***** RAW DATA
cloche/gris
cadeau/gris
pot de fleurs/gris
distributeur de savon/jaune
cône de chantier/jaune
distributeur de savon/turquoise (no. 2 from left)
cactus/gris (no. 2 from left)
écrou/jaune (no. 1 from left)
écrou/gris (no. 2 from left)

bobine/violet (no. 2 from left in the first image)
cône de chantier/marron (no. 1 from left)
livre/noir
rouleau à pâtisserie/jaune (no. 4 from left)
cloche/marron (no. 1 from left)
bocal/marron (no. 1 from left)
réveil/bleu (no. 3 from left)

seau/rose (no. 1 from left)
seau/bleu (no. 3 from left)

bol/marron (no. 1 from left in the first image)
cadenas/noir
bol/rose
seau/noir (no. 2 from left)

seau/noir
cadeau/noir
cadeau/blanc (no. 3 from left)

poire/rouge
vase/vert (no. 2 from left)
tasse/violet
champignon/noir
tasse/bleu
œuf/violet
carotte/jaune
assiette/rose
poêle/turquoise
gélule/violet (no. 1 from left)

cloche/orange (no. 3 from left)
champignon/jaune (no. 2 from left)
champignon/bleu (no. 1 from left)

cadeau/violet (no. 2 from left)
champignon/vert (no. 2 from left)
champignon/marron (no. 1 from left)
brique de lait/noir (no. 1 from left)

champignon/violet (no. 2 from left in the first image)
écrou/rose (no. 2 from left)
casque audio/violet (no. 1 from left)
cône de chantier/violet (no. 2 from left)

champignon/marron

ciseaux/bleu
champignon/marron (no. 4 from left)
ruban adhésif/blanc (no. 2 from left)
**********
INSTRUCTIONS TO FOLLOW: Say how many lines of the listing above contain "distributeur", with no other words.

ANSWER BOX: 2